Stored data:
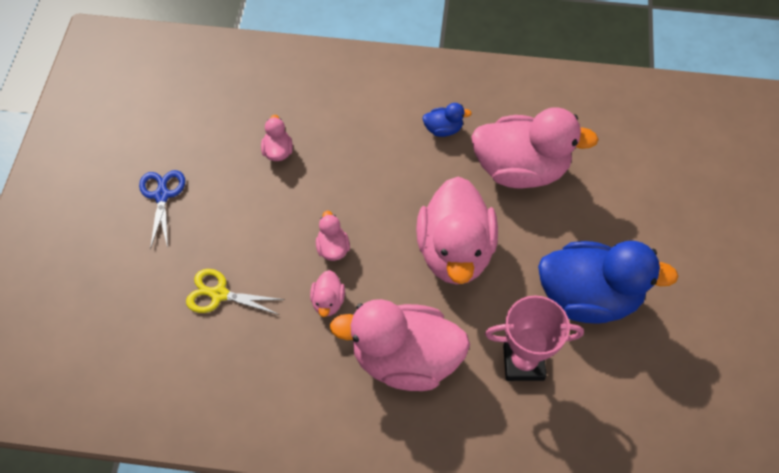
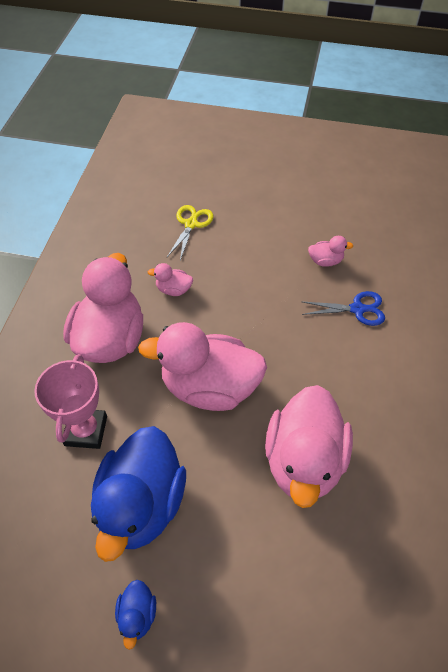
camera: 95 degrees right, 5 degrees down
(162, 195) = (282, 191): blue scissors -> blue scissors (357, 309)
(333, 248) = (224, 295): pink duck -> none
(443, 129) = (355, 392): blue duck -> blue duck (137, 615)

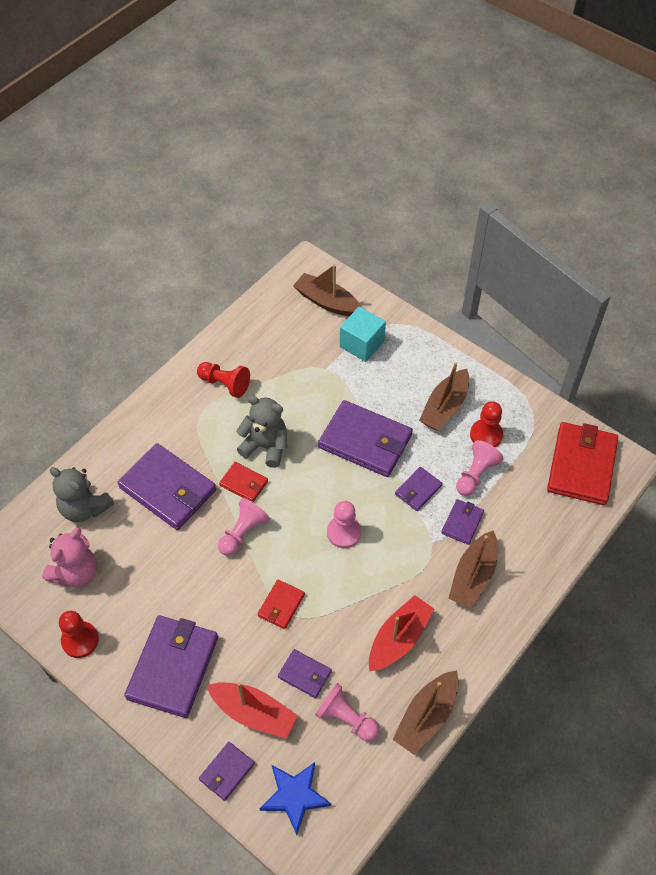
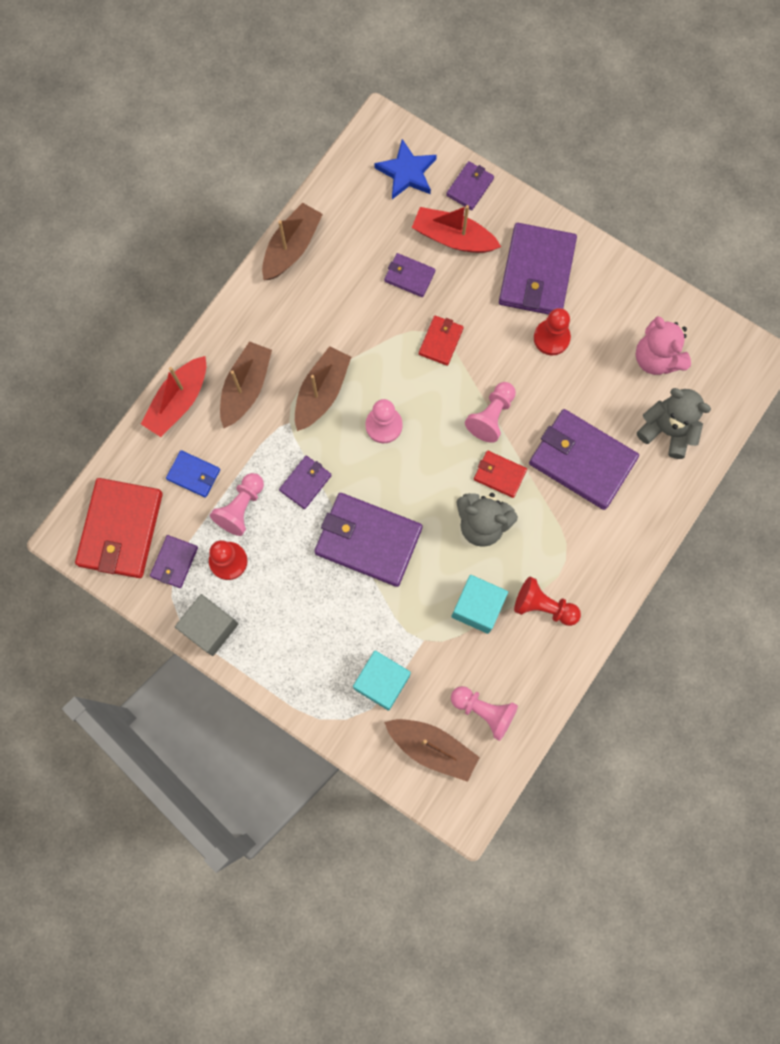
camera: 175 degrees right, 20 degrees up
(76, 572) = (656, 358): pink teddy bear -> pink teddy bear turned 60 degrees counterclockwise
(80, 640) = (633, 290): red pawn -> red pawn (551, 338)
(279, 387) = (477, 607): none -> turquoise cube
(346, 718) = (366, 240): pink pawn -> pink pawn (484, 711)
(399, 638) = (320, 318): red boat -> red boat (178, 402)
(444, 407) = (277, 595): brown boat -> brown boat (322, 392)
(462, 523) = (257, 447): purple wallet -> purple wallet (174, 562)
(499, 389) = (210, 627): none -> grey cube
(519, 504) = (194, 474): none -> blue wallet

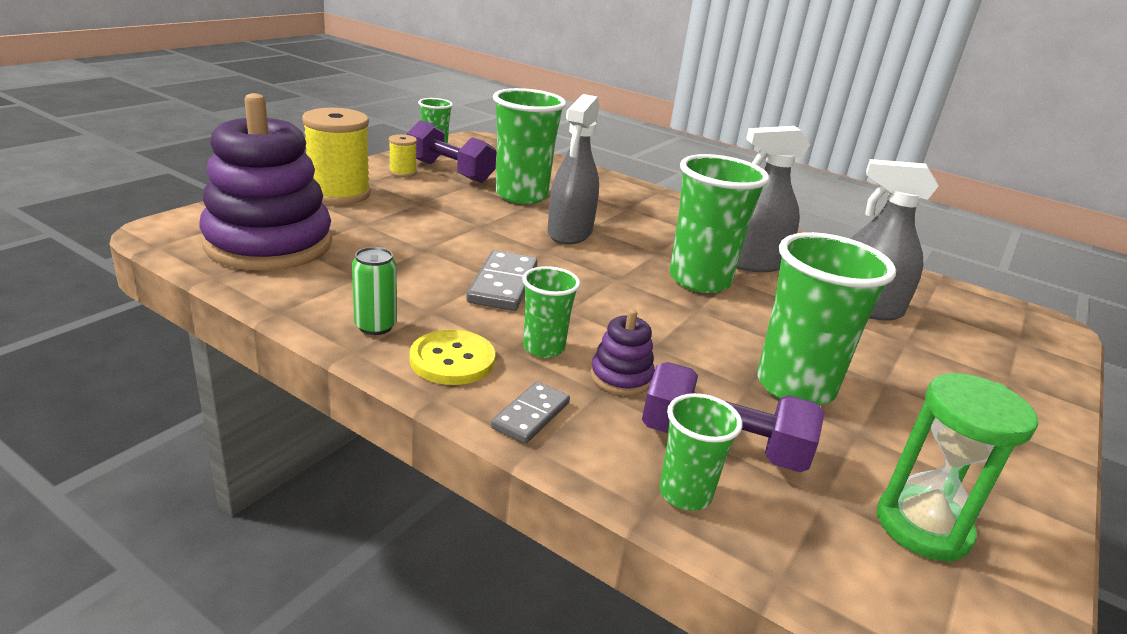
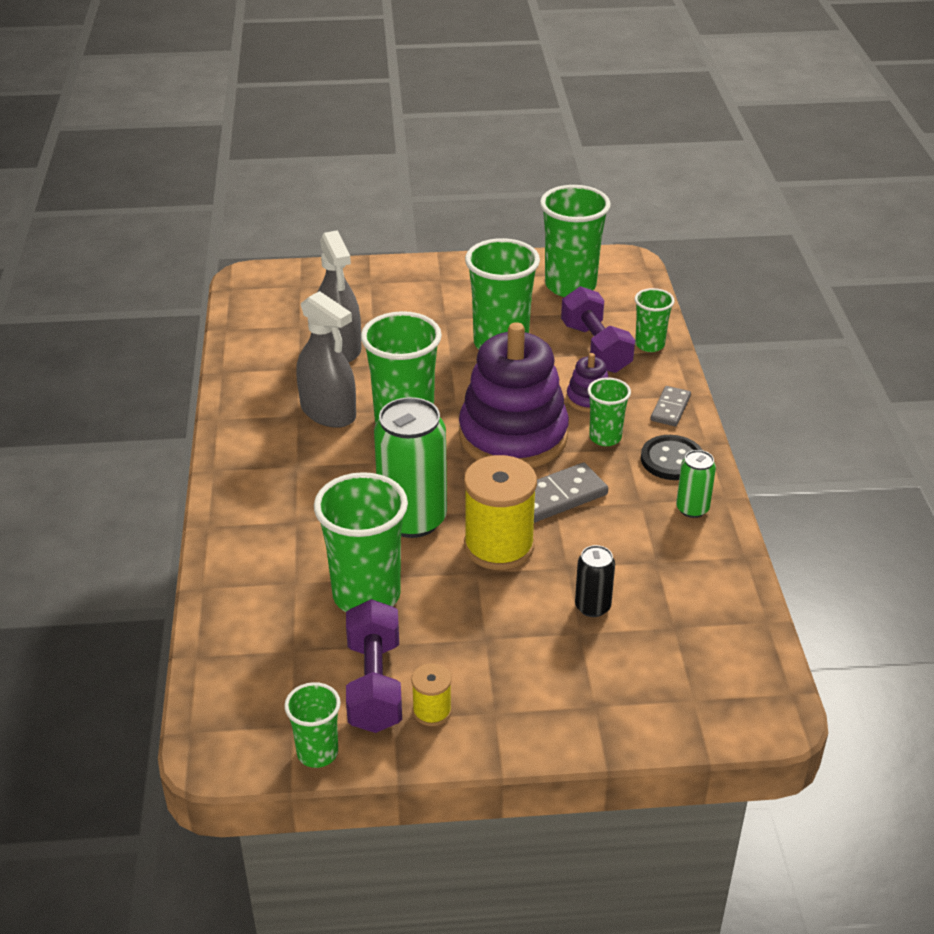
camera: 125 degrees left, 10 degrees up
(269, 244) = (693, 644): purple stacking toy -> purple stacking toy (513, 436)
(339, 193) = (552, 700): yellow spool -> yellow spool (499, 546)
(373, 236) = (592, 607): none -> black can
(452, 360) = (672, 459): yellow button -> black button
(531, 415) = (670, 408): grey domino -> grey domino turned 60 degrees counterclockwise
(570, 233) = (412, 519): grey spray bottle -> green can
(922, 526) = (570, 286): green hourglass -> green cup

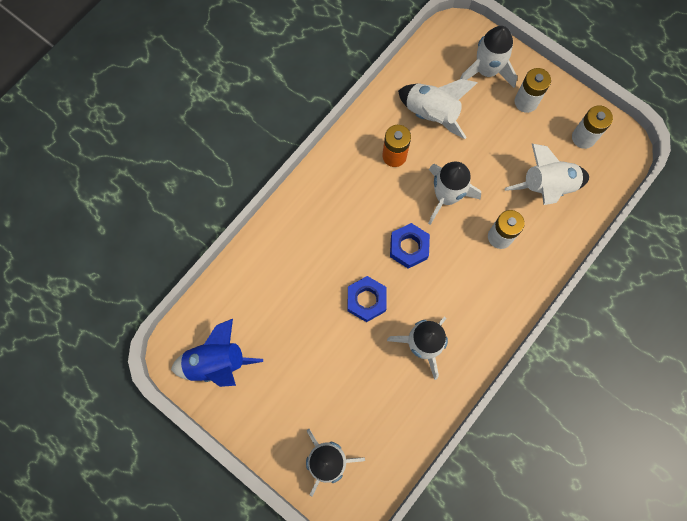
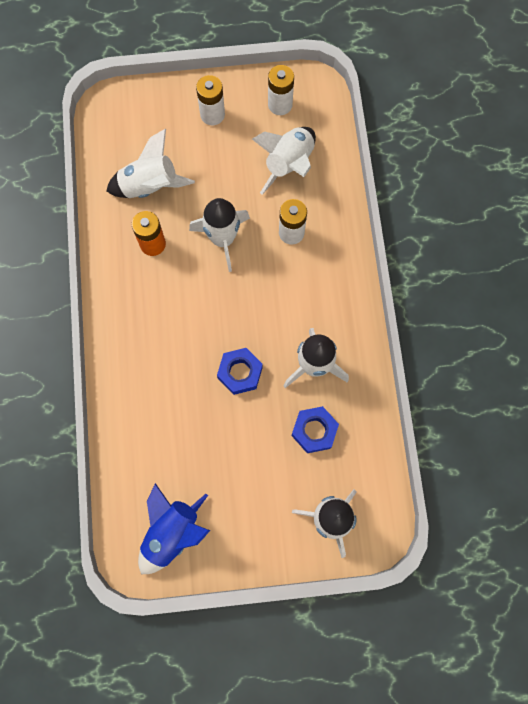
camera: 45 degrees left, 0 degrees up
(409, 247) = (232, 303): blue nut -> blue nut (314, 431)
(486, 71) = (160, 117): white rocket -> none

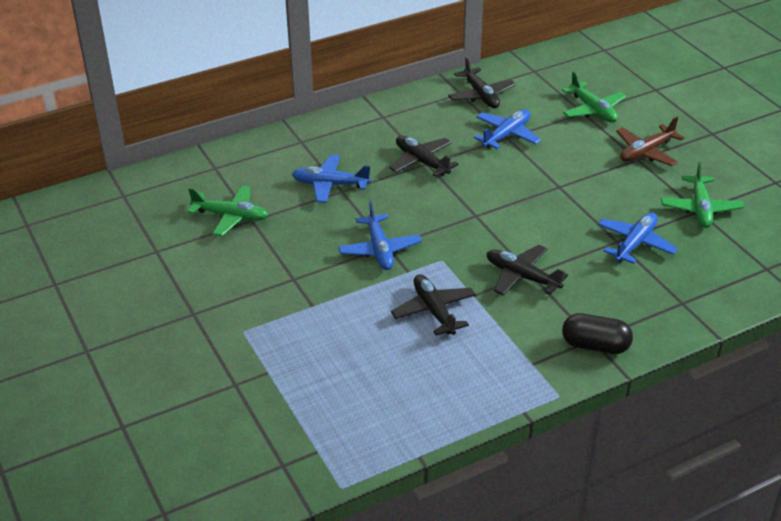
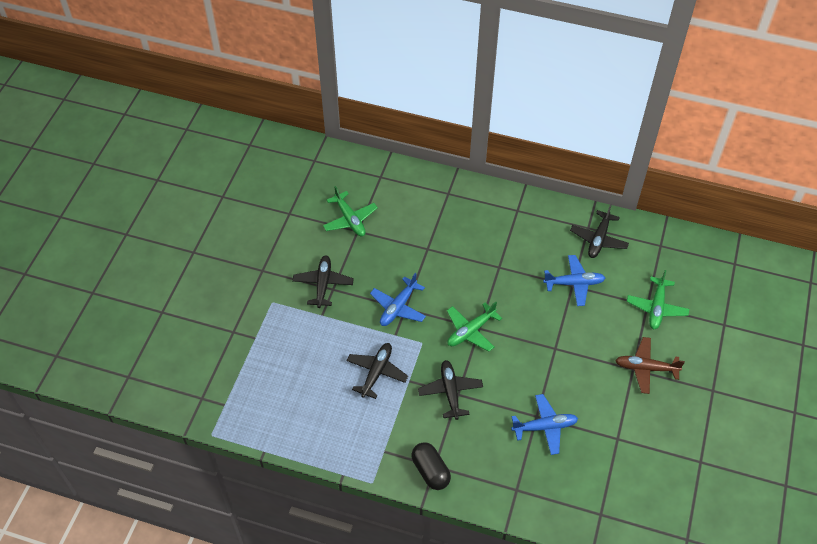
camera: 45 degrees right, 15 degrees up
(330, 184) = (426, 239): blue plane -> none
(421, 162) = (497, 263): black plane -> black plane (323, 284)
(700, 208) = (620, 438): green plane -> green plane (470, 331)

Required work: Please go through the data and copy each line containing the word "counterclockwise".

Your response:
(76, 572) = (656, 358): pink teddy bear -> pink teddy bear turned 60 degrees counterclockwise
(531, 415) = (670, 408): grey domino -> grey domino turned 60 degrees counterclockwise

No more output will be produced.